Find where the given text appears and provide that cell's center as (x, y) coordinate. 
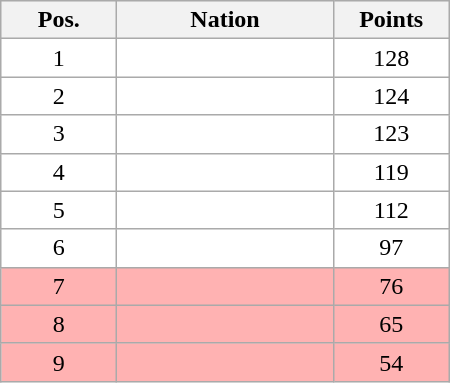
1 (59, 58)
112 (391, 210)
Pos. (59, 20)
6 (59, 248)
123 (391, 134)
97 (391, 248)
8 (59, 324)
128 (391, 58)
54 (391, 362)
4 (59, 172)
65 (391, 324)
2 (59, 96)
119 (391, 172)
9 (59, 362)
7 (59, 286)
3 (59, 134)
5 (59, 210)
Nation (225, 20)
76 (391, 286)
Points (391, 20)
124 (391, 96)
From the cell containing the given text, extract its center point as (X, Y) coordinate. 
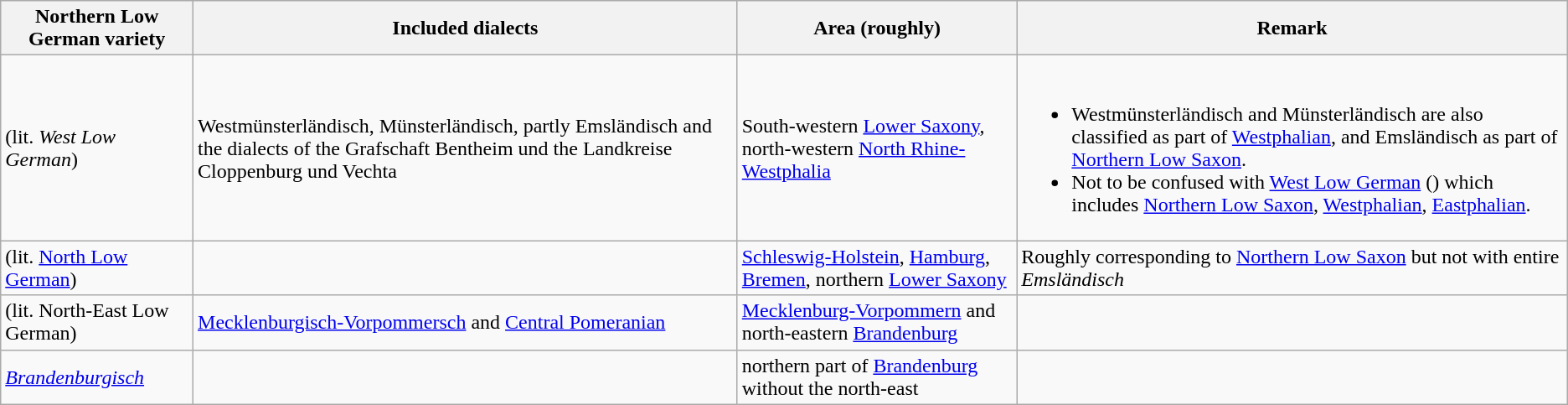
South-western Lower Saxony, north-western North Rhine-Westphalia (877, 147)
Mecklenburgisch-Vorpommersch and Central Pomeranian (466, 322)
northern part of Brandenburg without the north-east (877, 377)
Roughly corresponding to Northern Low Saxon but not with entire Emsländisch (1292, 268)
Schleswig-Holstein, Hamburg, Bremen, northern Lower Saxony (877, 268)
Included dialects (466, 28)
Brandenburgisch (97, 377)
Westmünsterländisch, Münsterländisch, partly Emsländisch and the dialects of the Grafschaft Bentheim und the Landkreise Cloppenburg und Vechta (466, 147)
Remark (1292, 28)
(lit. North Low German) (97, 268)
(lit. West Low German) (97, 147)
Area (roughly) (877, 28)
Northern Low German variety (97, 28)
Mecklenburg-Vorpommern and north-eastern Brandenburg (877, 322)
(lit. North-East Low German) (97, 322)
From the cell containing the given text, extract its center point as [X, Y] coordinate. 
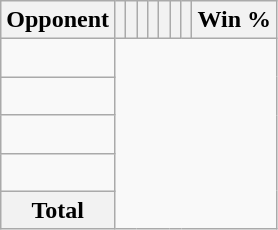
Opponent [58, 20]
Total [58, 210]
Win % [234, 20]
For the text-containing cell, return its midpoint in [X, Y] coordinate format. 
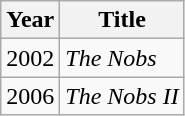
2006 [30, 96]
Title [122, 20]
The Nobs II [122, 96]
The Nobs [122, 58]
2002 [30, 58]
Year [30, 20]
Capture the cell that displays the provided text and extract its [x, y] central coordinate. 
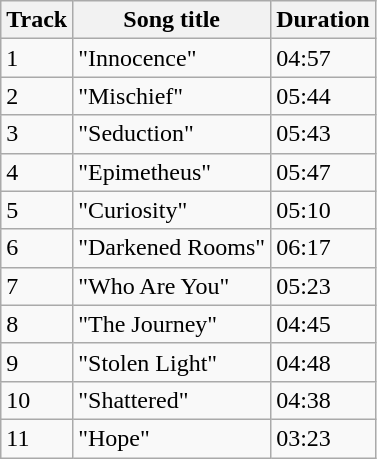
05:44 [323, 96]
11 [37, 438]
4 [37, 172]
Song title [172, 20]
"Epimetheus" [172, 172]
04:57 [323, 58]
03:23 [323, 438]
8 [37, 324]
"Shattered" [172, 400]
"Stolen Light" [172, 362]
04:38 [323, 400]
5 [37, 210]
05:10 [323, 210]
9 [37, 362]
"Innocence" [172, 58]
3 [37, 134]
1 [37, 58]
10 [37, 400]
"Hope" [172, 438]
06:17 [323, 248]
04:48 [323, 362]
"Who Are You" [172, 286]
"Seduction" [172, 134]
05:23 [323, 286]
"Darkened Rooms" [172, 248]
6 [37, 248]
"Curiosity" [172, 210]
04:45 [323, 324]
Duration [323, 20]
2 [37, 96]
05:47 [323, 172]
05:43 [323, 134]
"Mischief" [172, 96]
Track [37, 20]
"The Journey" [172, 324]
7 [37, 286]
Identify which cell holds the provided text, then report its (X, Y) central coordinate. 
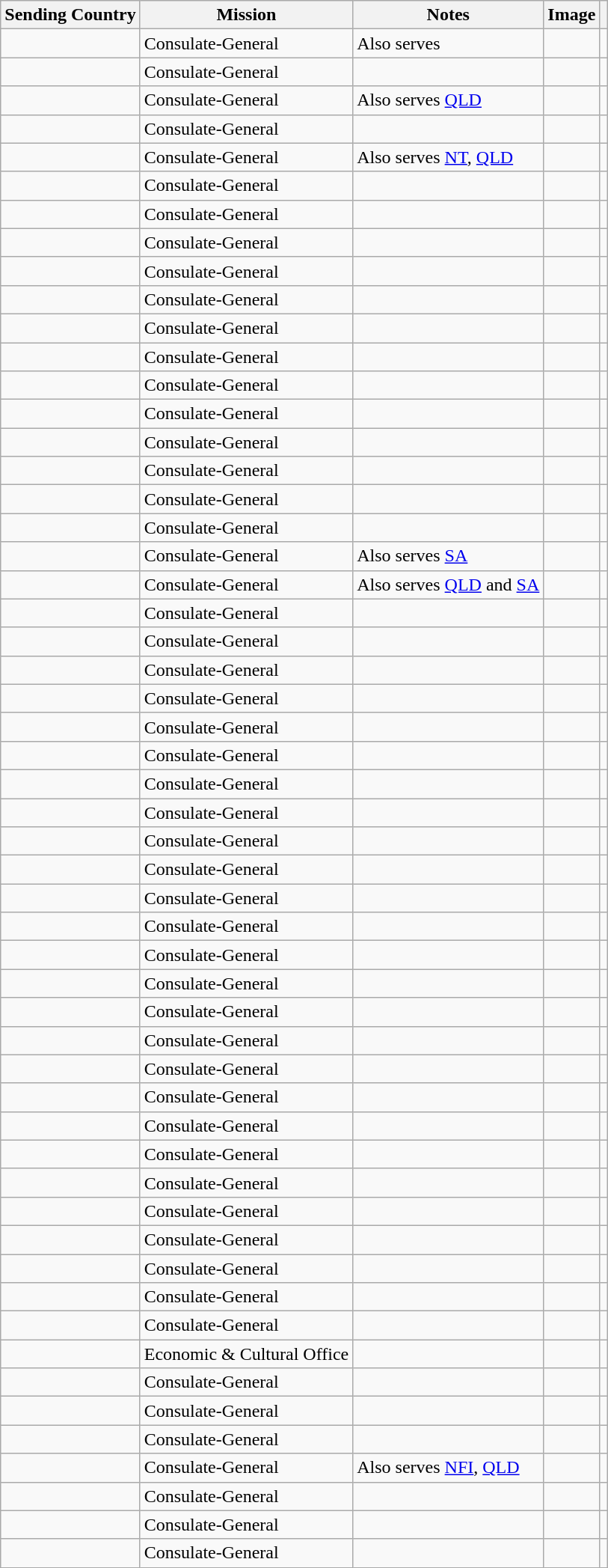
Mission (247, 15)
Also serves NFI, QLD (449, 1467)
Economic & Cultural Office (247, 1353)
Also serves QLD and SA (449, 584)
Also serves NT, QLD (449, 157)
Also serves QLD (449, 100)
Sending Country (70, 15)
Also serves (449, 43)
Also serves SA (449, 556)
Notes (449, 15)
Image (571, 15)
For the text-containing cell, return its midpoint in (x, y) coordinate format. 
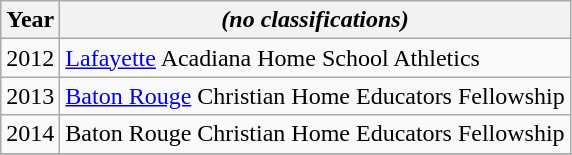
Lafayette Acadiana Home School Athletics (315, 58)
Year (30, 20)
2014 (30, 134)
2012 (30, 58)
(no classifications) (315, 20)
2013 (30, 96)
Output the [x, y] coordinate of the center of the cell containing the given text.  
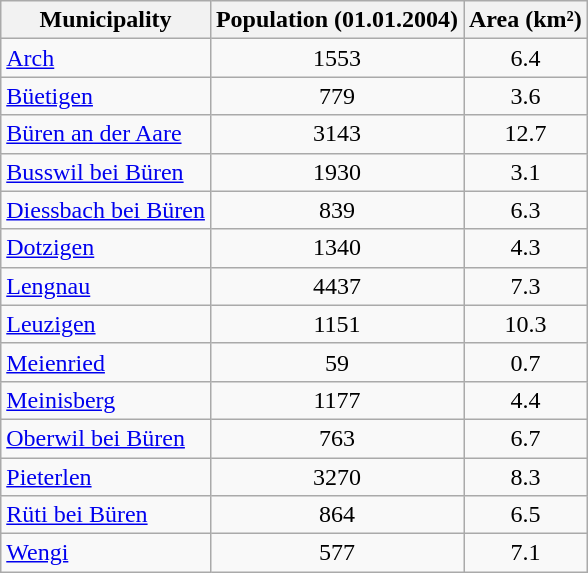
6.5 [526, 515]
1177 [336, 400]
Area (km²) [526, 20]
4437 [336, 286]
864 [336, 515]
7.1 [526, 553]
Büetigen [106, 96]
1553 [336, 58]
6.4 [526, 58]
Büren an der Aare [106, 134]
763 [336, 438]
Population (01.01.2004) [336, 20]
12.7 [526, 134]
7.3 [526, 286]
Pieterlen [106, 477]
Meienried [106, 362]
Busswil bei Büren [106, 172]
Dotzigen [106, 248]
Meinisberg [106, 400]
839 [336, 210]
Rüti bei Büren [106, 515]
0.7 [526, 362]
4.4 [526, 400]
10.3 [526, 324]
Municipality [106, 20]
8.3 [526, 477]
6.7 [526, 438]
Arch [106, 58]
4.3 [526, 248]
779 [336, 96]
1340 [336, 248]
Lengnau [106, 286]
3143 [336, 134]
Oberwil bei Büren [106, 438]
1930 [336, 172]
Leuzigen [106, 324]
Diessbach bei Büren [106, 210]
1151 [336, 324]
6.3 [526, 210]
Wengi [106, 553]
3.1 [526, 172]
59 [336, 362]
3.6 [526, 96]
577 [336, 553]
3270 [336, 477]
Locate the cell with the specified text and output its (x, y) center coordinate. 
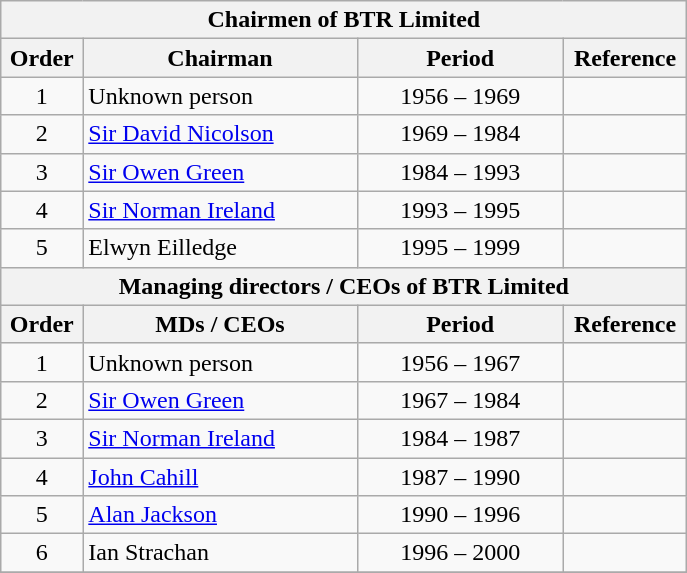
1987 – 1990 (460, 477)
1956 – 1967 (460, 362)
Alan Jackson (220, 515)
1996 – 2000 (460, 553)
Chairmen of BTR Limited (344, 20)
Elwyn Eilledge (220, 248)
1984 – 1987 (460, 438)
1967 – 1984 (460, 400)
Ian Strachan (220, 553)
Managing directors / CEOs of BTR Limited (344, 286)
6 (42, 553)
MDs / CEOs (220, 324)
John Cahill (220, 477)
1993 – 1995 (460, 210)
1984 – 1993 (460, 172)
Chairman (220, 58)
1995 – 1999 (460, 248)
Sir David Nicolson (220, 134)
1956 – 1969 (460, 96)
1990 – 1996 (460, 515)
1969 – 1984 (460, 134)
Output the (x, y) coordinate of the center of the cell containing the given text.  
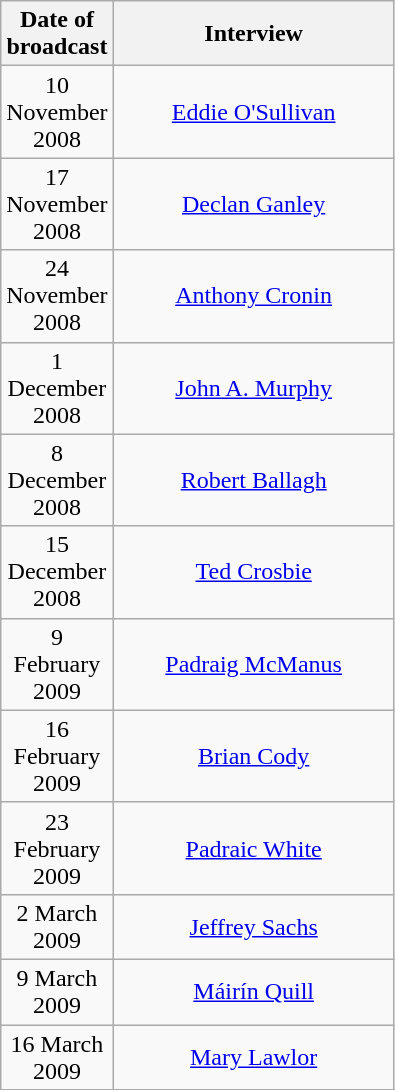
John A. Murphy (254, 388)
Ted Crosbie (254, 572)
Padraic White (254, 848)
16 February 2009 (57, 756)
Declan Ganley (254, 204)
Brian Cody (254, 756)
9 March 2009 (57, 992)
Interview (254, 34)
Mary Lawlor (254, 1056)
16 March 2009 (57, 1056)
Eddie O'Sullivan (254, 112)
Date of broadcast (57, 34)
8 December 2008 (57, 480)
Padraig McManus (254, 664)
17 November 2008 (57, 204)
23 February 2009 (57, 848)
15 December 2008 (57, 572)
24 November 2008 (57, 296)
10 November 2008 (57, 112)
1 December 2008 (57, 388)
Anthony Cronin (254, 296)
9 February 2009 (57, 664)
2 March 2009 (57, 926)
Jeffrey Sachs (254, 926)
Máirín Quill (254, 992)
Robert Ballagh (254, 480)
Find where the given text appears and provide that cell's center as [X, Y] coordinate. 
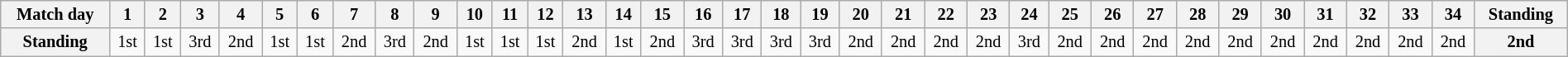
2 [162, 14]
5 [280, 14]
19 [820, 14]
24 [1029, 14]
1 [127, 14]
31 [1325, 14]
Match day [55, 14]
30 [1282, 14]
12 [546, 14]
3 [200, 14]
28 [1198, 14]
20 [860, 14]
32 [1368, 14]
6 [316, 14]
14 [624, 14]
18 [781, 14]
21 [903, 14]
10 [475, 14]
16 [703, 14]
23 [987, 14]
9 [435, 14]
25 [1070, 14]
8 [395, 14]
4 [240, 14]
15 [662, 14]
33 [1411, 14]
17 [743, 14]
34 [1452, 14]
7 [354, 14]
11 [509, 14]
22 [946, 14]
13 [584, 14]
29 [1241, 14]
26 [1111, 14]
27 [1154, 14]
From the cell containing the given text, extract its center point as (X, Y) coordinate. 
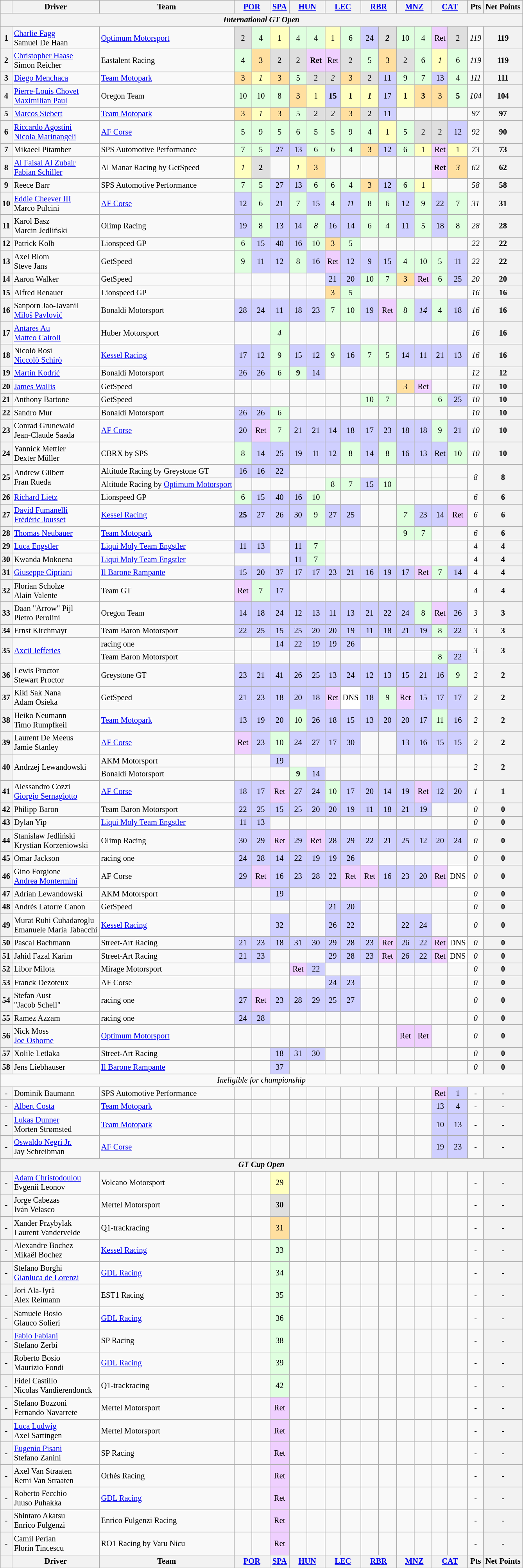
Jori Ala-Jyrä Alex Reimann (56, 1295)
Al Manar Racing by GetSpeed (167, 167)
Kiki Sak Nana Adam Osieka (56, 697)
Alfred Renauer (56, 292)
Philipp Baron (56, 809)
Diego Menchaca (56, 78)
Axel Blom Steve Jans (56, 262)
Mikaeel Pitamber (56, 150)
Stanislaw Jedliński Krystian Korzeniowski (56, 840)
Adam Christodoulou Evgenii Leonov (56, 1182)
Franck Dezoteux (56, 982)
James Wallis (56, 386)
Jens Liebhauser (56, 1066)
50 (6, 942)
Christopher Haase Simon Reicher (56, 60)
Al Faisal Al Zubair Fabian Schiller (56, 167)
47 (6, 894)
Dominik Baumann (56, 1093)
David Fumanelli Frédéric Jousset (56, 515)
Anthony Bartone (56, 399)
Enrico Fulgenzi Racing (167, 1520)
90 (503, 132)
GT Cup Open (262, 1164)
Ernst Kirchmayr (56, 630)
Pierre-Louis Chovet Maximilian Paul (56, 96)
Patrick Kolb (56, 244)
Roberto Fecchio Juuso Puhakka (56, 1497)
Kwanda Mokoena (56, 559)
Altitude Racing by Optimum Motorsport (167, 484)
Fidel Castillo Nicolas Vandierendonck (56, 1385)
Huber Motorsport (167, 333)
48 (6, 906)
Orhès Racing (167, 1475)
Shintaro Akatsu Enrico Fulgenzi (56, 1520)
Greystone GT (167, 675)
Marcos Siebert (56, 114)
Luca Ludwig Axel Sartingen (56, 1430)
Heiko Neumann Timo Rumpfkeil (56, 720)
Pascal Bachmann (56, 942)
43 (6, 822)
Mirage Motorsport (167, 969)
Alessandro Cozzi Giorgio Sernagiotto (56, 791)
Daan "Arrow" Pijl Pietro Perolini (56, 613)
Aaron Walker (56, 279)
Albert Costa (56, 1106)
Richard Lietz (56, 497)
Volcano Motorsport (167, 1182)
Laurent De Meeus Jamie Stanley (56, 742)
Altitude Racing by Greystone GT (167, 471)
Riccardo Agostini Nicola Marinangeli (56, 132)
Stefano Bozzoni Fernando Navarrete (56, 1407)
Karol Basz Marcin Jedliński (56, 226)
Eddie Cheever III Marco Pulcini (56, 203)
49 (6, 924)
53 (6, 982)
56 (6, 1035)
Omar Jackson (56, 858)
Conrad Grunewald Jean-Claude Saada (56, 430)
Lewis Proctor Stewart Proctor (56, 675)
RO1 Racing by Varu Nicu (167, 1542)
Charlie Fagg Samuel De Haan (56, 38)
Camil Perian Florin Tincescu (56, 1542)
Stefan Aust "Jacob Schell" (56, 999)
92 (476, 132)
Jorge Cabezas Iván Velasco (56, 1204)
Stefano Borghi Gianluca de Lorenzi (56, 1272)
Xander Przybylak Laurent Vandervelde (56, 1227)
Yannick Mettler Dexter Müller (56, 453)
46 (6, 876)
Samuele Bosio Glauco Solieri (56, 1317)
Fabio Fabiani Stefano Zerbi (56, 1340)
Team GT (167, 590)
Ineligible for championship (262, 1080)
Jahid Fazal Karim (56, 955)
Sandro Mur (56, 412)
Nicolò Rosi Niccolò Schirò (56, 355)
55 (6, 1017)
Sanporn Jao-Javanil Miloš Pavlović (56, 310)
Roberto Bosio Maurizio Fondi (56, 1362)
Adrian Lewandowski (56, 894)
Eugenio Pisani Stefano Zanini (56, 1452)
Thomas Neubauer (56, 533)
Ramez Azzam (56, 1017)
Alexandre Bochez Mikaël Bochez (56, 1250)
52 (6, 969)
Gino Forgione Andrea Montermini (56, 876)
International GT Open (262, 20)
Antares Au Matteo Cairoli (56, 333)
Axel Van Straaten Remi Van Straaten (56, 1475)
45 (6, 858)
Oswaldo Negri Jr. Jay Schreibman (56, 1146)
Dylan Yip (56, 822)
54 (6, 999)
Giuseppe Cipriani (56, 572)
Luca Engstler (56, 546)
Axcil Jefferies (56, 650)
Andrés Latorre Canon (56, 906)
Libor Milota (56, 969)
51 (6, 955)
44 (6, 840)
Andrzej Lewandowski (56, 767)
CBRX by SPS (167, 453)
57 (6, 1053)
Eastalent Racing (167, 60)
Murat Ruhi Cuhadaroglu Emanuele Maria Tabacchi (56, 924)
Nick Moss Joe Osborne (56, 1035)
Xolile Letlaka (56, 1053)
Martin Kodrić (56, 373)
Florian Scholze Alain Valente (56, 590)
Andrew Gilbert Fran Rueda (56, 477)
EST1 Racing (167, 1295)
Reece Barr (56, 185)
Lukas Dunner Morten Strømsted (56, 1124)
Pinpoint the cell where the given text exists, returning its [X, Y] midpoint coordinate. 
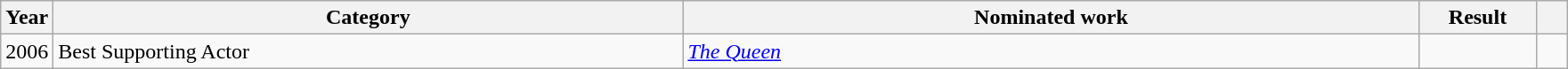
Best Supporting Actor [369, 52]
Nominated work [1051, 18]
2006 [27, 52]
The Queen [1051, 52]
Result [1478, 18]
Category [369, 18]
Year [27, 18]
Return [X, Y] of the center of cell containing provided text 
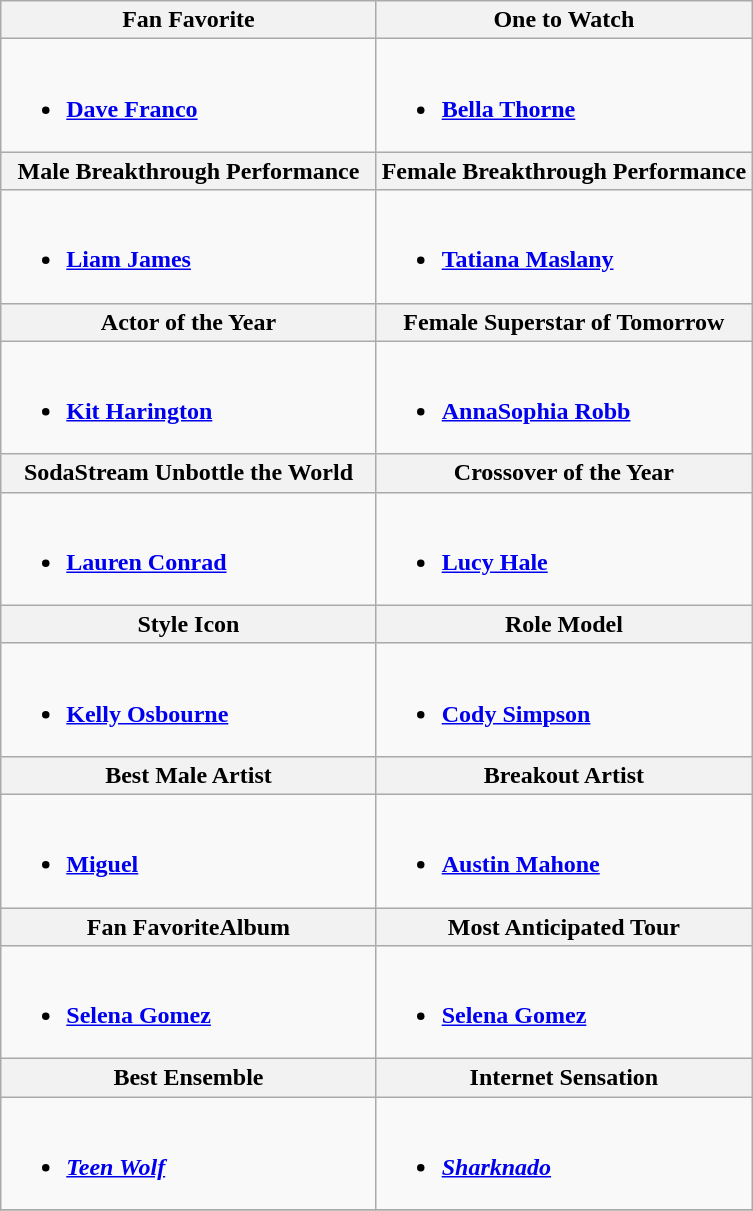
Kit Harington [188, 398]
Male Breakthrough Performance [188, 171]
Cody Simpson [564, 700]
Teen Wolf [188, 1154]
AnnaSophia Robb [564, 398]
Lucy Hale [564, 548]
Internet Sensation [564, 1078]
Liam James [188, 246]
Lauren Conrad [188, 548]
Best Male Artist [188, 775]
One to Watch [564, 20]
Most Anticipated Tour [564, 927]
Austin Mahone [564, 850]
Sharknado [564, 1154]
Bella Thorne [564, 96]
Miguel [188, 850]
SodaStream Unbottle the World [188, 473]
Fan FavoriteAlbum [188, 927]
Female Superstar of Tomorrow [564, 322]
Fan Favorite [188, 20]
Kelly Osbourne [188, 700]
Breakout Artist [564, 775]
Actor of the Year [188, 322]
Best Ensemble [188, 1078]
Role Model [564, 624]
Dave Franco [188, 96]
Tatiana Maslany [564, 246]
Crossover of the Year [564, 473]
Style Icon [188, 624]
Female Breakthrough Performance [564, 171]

---

◆ PROBLEM REQUIREMENTS ◆
Swap every "coordinate" for "point" in the rows starting at the line with "Opponent [58, 20]" and ending at the line with "Capture the cell", and write only those lines with nothing else altered and the pictures left out.

◆ CORRECT OUTPUT ◆
Opponent [58, 20]
Total [58, 210]
Win % [234, 20]
For the text-containing cell, return its midpoint in [X, Y] point format. 
2006 [30, 96]
Title [122, 20]
The Nobs II [122, 96]
The Nobs [122, 58]
2002 [30, 58]
Year [30, 20]
Capture the cell that displays the provided text and extract its [x, y] central point. 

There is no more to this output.